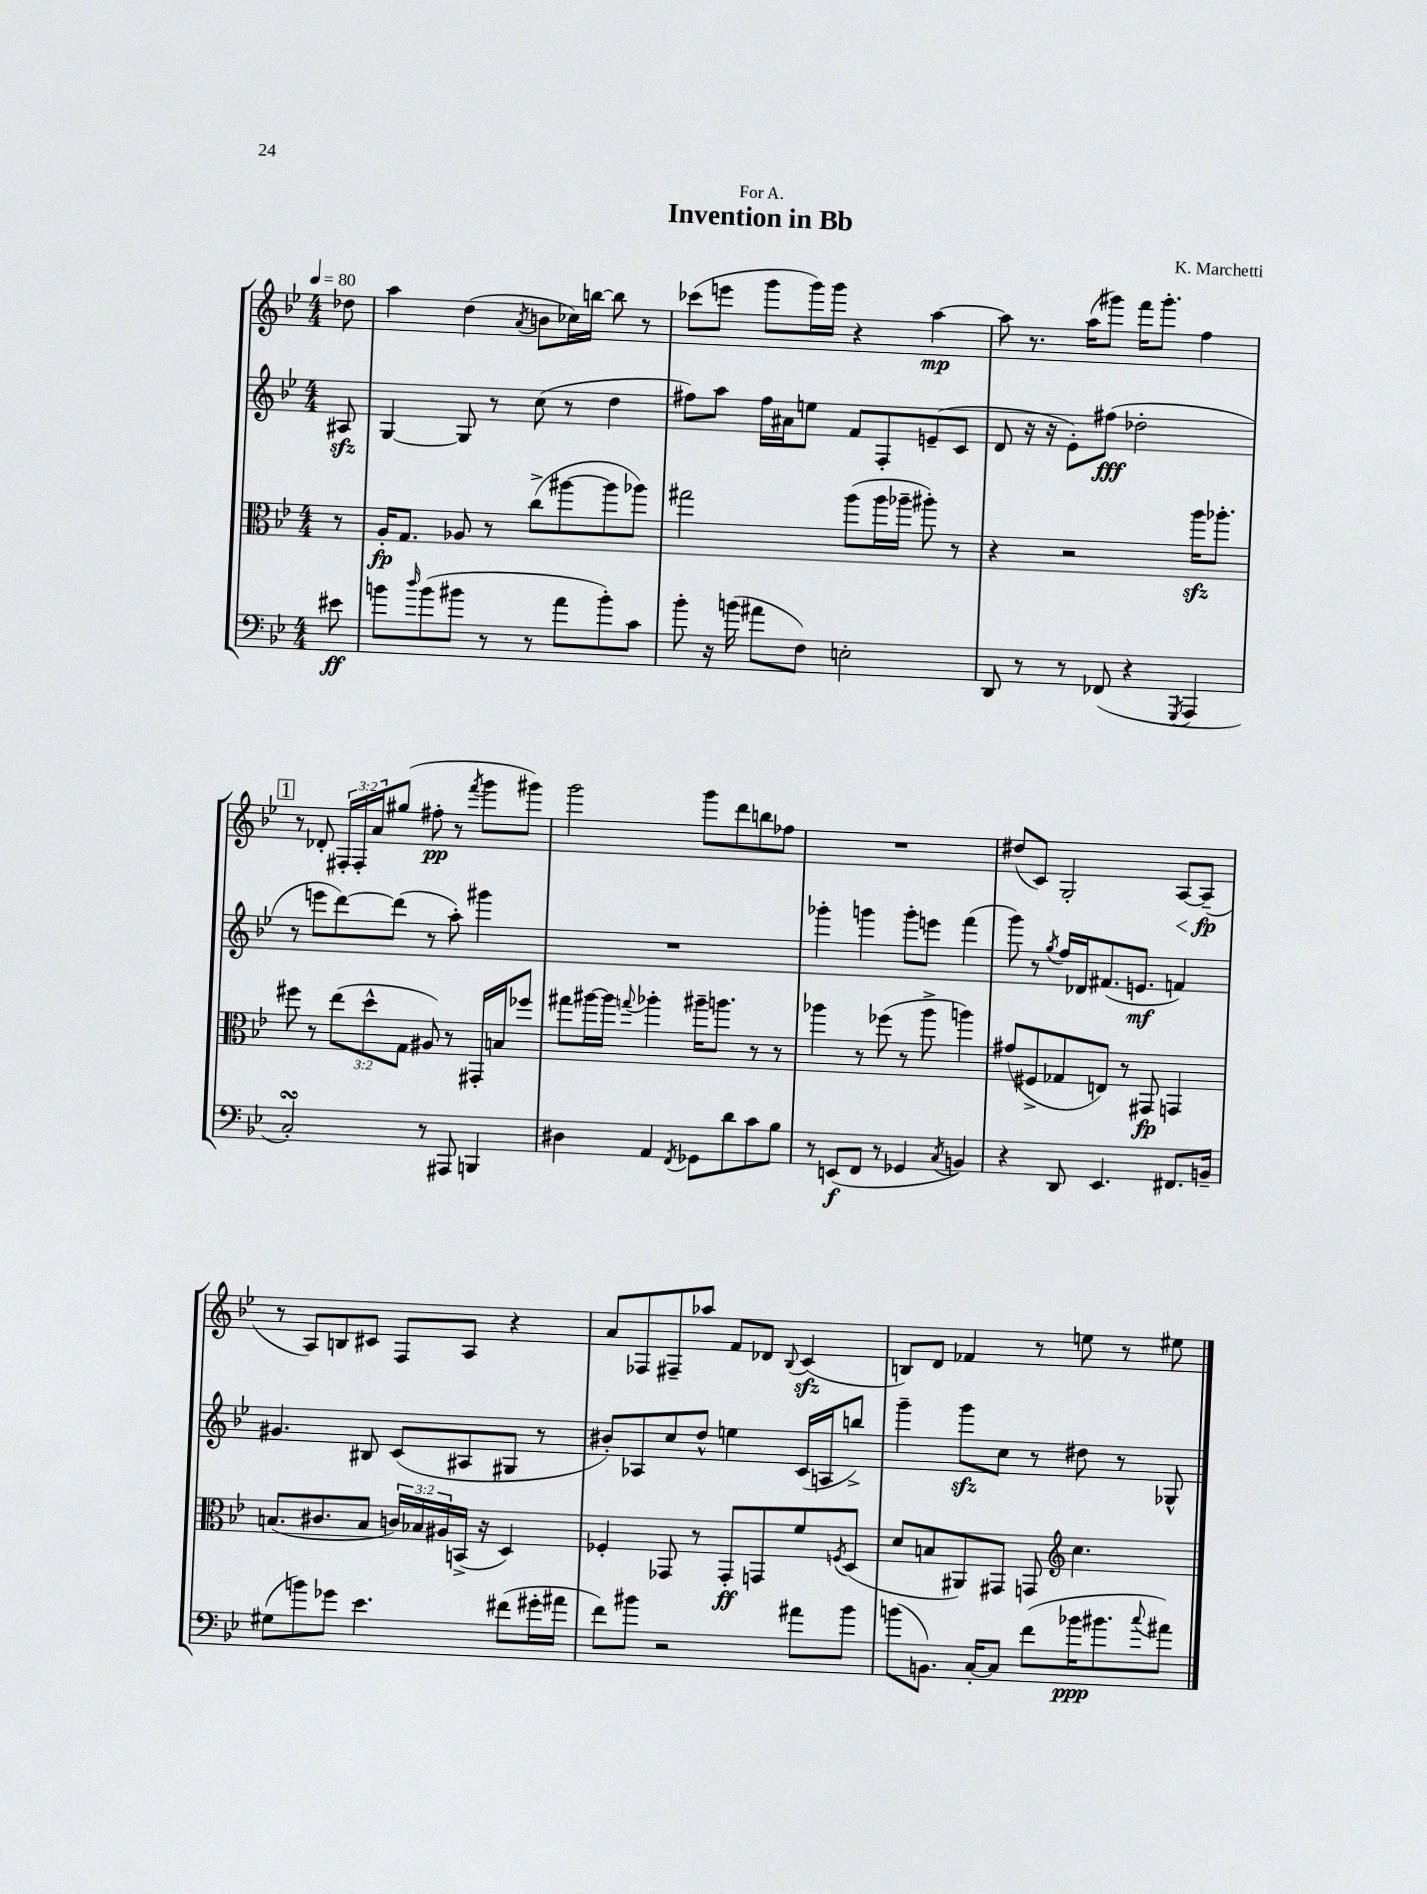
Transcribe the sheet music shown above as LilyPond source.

\header { title = "Invention in Bb" composer = "K. Marchetti" dedication = "For A." }
<<
\new StaffGroup <<
\new Staff = "s0" {
    \clef treble \key bes \major \numericTimeSignature \time 4/4 \override Staff.TupletNumber.text = #tuplet-number::calc-fraction-text \partial 8 \tempo 4 = 80
    des''8 |
    a''4 d''4( \acciaccatura { a'8 } b'8 ces''16) b''16~ b''8 r8 |
    ces'''8( e'''8 g'''8 g'''16) g'''16 r4 a''4~\mp |
    a''8 r8. a''16( gis'''8) f'''16 gis'''8.-. f''4 |
    \mark \markup { \box "1" } r8 des'8-. \tuplet 3/2 { fis16-. fis16-. a'16 } gis''8( fis''8-.\pp r8 \acciaccatura { f'''8 } g'''8 gis'''8) |
    g'''2 g'''8 d'''8 b''8 fes''8 |
    R1 |
    dis''8( c'8) g2-. a8~\< a8--\fp\!( |
    r8 a8) b8 cis'8 f8 a8 r4 |
    a'8 fes8 fis8-- aes''8 f'8 des'8 \appoggiatura { bes8 } c'4\sfz( |
    b8) d'8 fes'4 r8 e''8 r8 eis''8 \bar "|." |
}
\new Staff = "s1" {
    \clef treble \key bes \major \numericTimeSignature \time 4/4 \partial 8
    ais8\sfz |
    g4~ g8 r8 c''8( r8 d''4 |
    fis''8) a''8 fis''16 ais'16 e''8 f'8 f8-. e'8--( c'8 |
    d'8 r16 r16 ees'8-.) fis''8\fff( des''2-. |
    \mark \markup { \box "1" } r8 e'''8 d'''8~) d'''8( r8 a''8-.) gis'''4 |
    R1 |
    ges'''4-. g'''4 g'''8-. e'''8 f'''4( |
    g'''8) r8 \acciaccatura { g''8 } f''16 des'16 fis'8.( e'8.\mf f'4) |
    gis'4. bis8 c'8( ais8 gis8 r8 |
    bis'8-.) aes8 c''8 d''8-^ e''4 c'16( a16 b''8->) |
    g'''4-- g'''8\sfz c''8 r8 dis''8 r8 ges8-^ \bar "|." |
}
\new Staff = "s2" {
    \clef alto \key bes \major \numericTimeSignature \time 4/4 \override Staff.TupletNumber.text = #tuplet-number::calc-fraction-text \partial 8
    r8 |
    a16-.\fp g8. aes8 r8 c''8->( ais''8~ ais''8 aes''8) |
    gis''2 a''8( a''16 aes''16-- ais''8-.) r8 |
    r4 r2 a''16\sfz aes''8.-. |
    \mark \markup { \box "1" } fis''8 r8 \tuplet 3/2 { ees''8( d''8-^ g8 } ais8) r8 gis,16-. b16 fes''8 |
    gis''8 ais''16~ ais''16 \appoggiatura { g''8 } aes''4-. ais''16-- a''8. r8 r8 |
    aes''4 r8 fes''8( r8 aes''8-> a''4) |
    gis'8( fis8-> ges8 e8) r8 gis,8\fp g,4 |
    b8.( cis'8. b8 \tuplet 3/2 { c'16) bes16 ais16 } b,16->( r16 d4) |
    fes4-. ges,8 r8 ges,8-.\ff g,8 f'8 \acciaccatura { f8 } d8( |
    d'8 b8 ais,8) gis,8 g,8 \clef treble c''4. \bar "|." |
}
\new Staff = "s3" {
    \clef bass \key bes \major \numericTimeSignature \time 4/4 \partial 8
    eis'8\ff |
    b'8 \grace { d''16 } b'8( bis'8 r8 r8 a'8 bis'8-.) c'8 |
    bes'8-. r16 b'16( ais'8 f8) e2-. |
    d,8 r8 r8 fes,8( r4 \acciaccatura { g,,8 } a,,4 |
    \mark \markup { \box "1" } c2-.\turn) r8 ais,,8 b,,4 |
    dis4 a,4 \acciaccatura { f,8 } ges,8 d'8 c'8 bes8 |
    r8 e,8\f( f,8 r8 ges,4 \acciaccatura { c8 } b,4) |
    r4 d,8 ees,4. fis,8. b,16-- |
    gis8( b'8) ges'8 ees'4. fis'8( gis'16-. ais'16 |
    f'8) bis'8 r2 ais'8 bis'8 |
    b'8( b,8.) c16~-. c8 f'8( bes'16\ppp bis'8. \appoggiatura { c''8 } ais'8) \bar "|." |
}
>>
>>
\layout { \context { \Score \remove "Bar_number_engraver" } }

+ + + +

_Exercise objective_
Locate each line in the items above that contains the string "time", and copy those lines.

_The solution_
    \clef treble \key bes \major \numericTimeSignature \time 4/4 \override Staff.TupletNumber.text = #tuplet-number::calc-fraction-text \partial 8 \tempo 4 = 80
    \clef treble \key bes \major \numericTimeSignature \time 4/4 \partial 8
    \clef alto \key bes \major \numericTimeSignature \time 4/4 \override Staff.TupletNumber.text = #tuplet-number::calc-fraction-text \partial 8
    \clef bass \key bes \major \numericTimeSignature \time 4/4 \partial 8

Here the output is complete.